- _TASK DETAILS_
Please set down, with no changes, every line of the material below from the one containing "red arrow: (81, 47) -> (54, 53), moved" through the end. Skip the pictures.

*** DATASET RECORDS ***

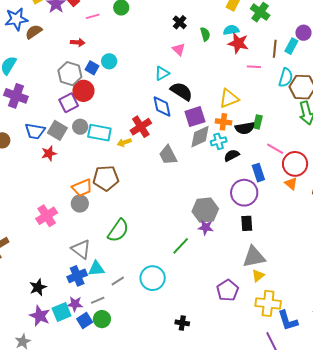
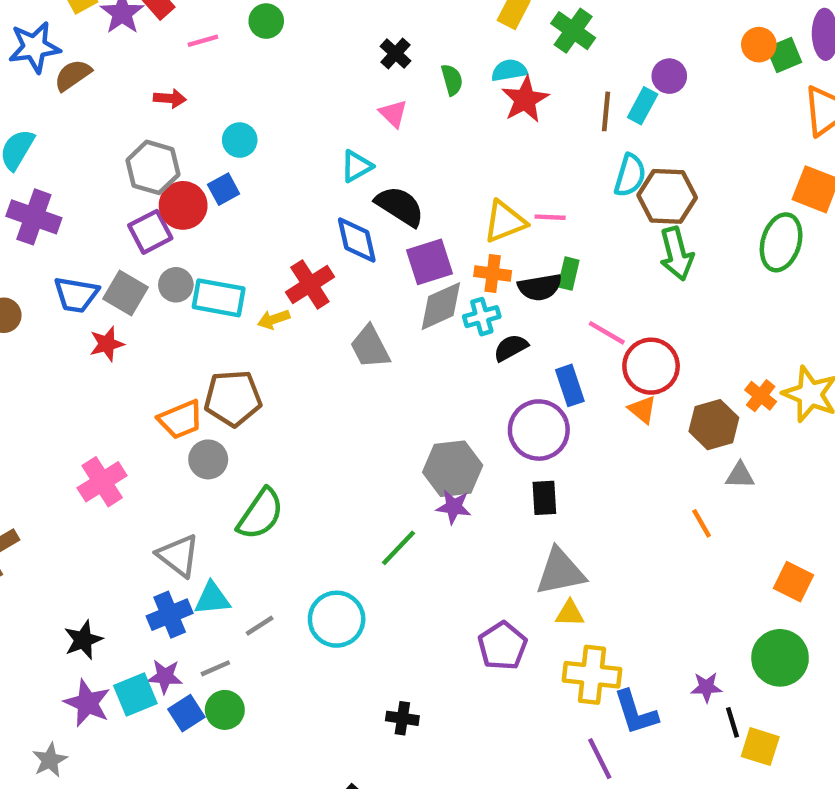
red star: (238, 43) -> (525, 99), turned 30
pink line: (254, 67) -> (550, 217), moved
blue square: (92, 68) -> (224, 189), moved, turned 32
gray circle: (80, 204) -> (208, 459), moved
yellow triangle: (258, 276) -> (570, 613), turned 40

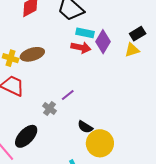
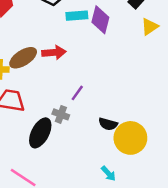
red arrow: (81, 47) -> (54, 53), moved
yellow triangle: (132, 50) -> (150, 27), moved
black ellipse: (26, 136) -> (40, 133), moved

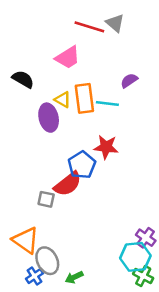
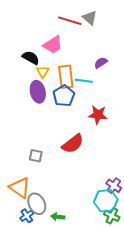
black semicircle: (23, 79) -> (31, 58), moved
yellow triangle: (63, 100) -> (43, 72), moved, turned 32
red star: (106, 147) -> (98, 115), moved
blue pentagon: (82, 165) -> (64, 96), moved
red semicircle: (68, 184) -> (73, 144), moved
green arrow: (74, 277) -> (58, 217), turned 32

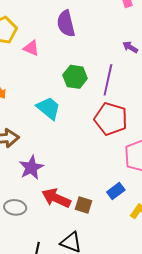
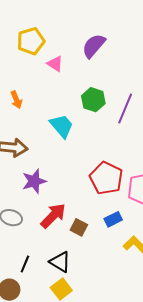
purple semicircle: (66, 24) -> (94, 46), turned 44
red pentagon: (111, 119) -> (106, 178), moved
red arrow: (56, 198) -> (53, 216), turned 100

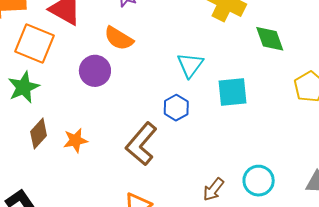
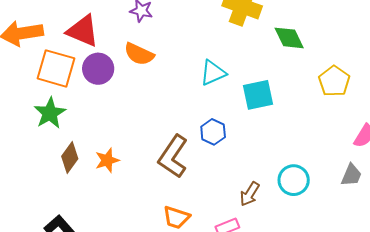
cyan triangle: (190, 65) -> (213, 73), turned 36
purple circle: (95, 71) -> (98, 69), moved
blue hexagon: (176, 108) -> (213, 132), moved

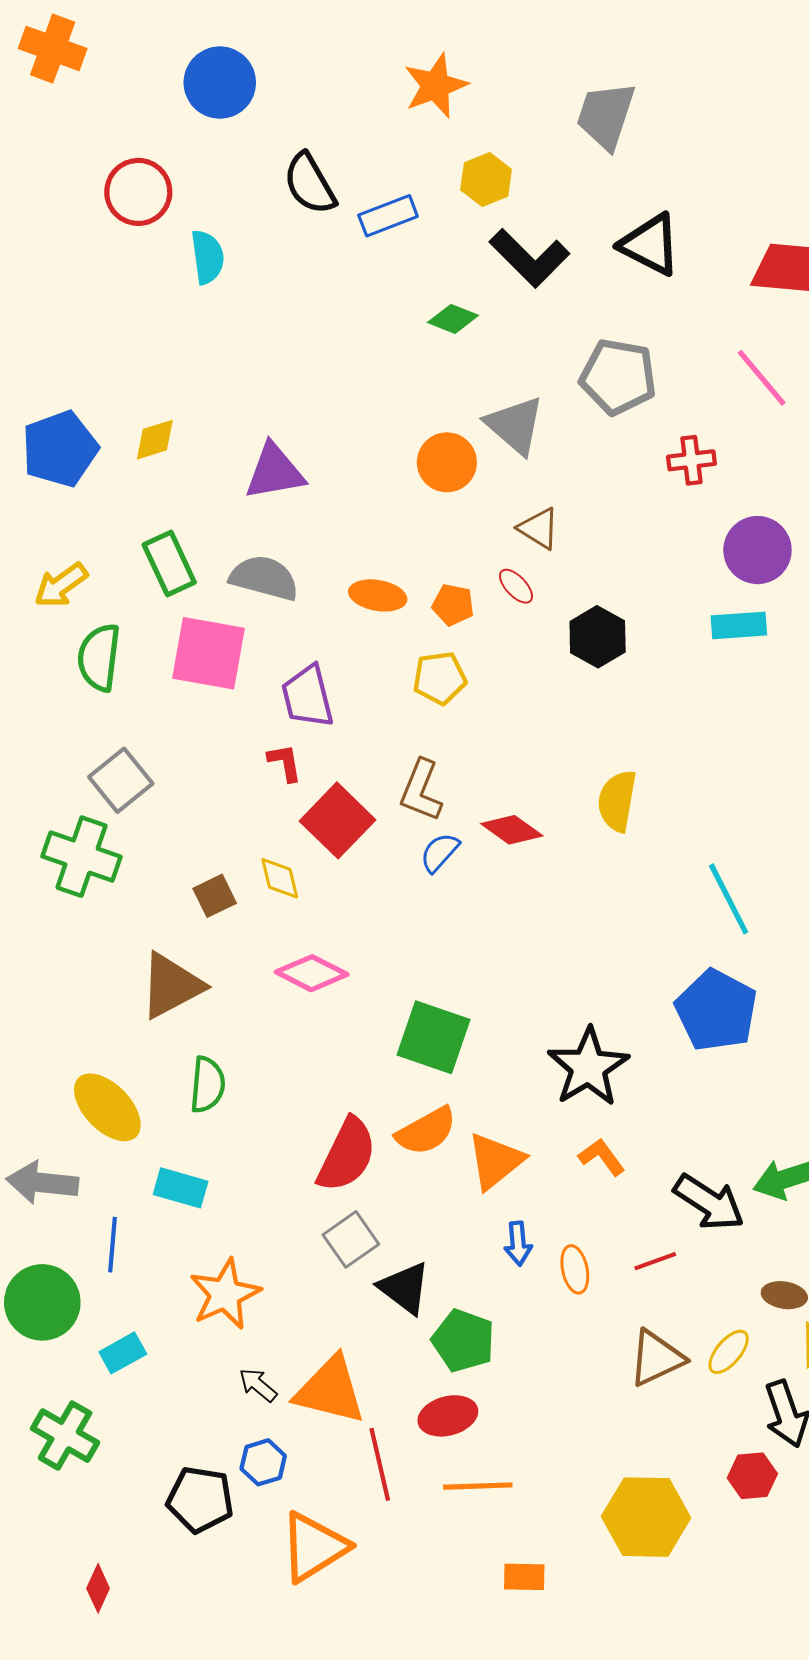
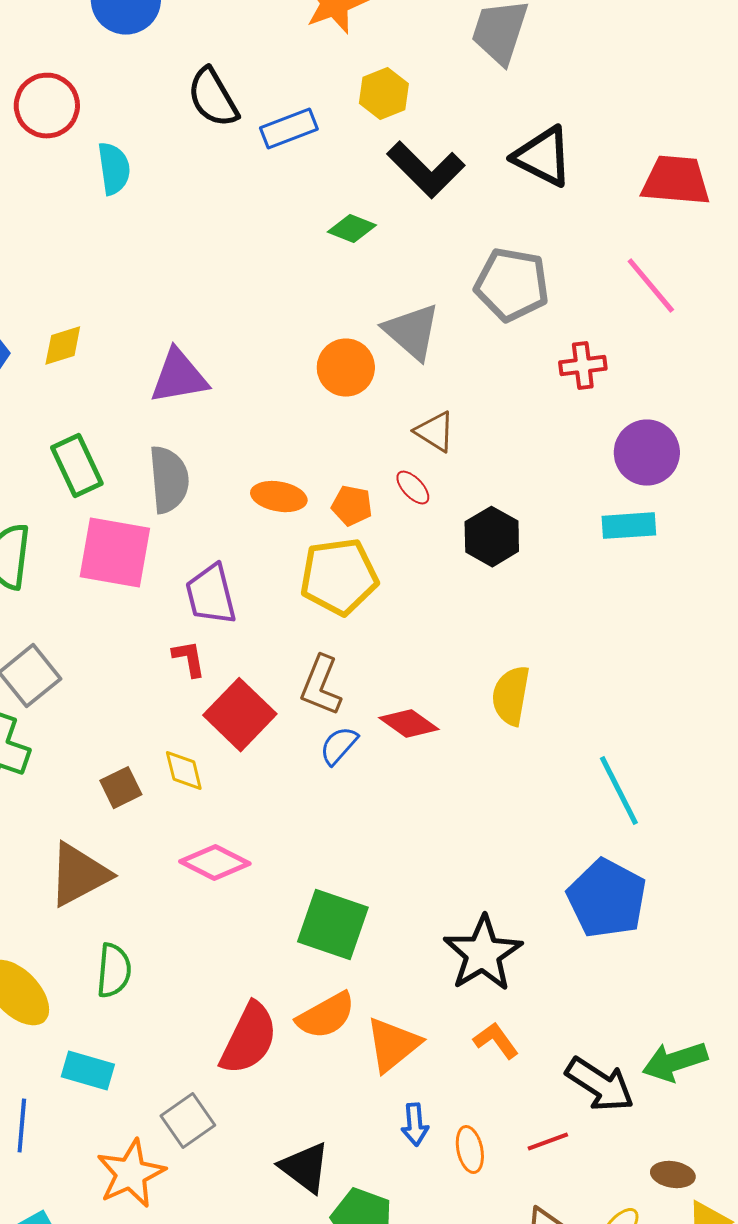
gray semicircle: (264, 578) -> (169, 480), turned 70
yellow pentagon: (440, 678) -> (339, 577), size x1.5
gray square: (351, 1239) -> (188, 1121), moved

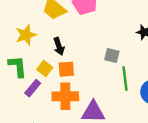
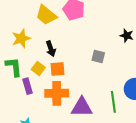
green line: (125, 79) -> (113, 102), moved
purple rectangle: (33, 88) -> (27, 86), turned -56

***

- _TASK RESULT_
red arrow: (81, 47) -> (54, 53), moved
yellow triangle: (132, 50) -> (150, 27), moved
black ellipse: (26, 136) -> (40, 133), moved

black semicircle: (23, 79) -> (31, 58), moved
yellow triangle: (63, 100) -> (43, 72), moved, turned 32
red star: (106, 147) -> (98, 115), moved
blue pentagon: (82, 165) -> (64, 96), moved
red semicircle: (68, 184) -> (73, 144), moved
green arrow: (74, 277) -> (58, 217), turned 32

purple semicircle: (66, 24) -> (94, 46), turned 44
red pentagon: (111, 119) -> (106, 178), moved
red arrow: (56, 198) -> (53, 216), turned 100

cyan triangle: (190, 65) -> (213, 73), turned 36
purple circle: (95, 71) -> (98, 69), moved
blue hexagon: (176, 108) -> (213, 132), moved

gray semicircle: (264, 578) -> (169, 480), turned 70
yellow pentagon: (440, 678) -> (339, 577), size x1.5
gray square: (351, 1239) -> (188, 1121), moved

green line: (125, 79) -> (113, 102), moved
purple rectangle: (33, 88) -> (27, 86), turned -56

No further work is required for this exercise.